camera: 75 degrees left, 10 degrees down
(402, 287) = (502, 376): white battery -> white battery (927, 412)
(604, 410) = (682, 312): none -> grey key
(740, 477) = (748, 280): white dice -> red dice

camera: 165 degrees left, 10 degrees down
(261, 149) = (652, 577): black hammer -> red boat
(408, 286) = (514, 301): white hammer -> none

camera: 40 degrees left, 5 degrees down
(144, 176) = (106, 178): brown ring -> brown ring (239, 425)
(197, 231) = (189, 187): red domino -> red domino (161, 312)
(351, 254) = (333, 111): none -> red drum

#### ACTIVITY
Write out all the data exactly.

#### COMPLETED TASK
camera: 75 degrees left, 10 degrees down
(402, 287) = (502, 376): white battery -> white battery (927, 412)
(604, 410) = (682, 312): none -> grey key
(740, 477) = (748, 280): white dice -> red dice

camera: 165 degrees left, 10 degrees down
(261, 149) = (652, 577): black hammer -> red boat
(408, 286) = (514, 301): white hammer -> none

camera: 40 degrees left, 5 degrees down
(144, 176) = (106, 178): brown ring -> brown ring (239, 425)
(197, 231) = (189, 187): red domino -> red domino (161, 312)
(351, 254) = (333, 111): none -> red drum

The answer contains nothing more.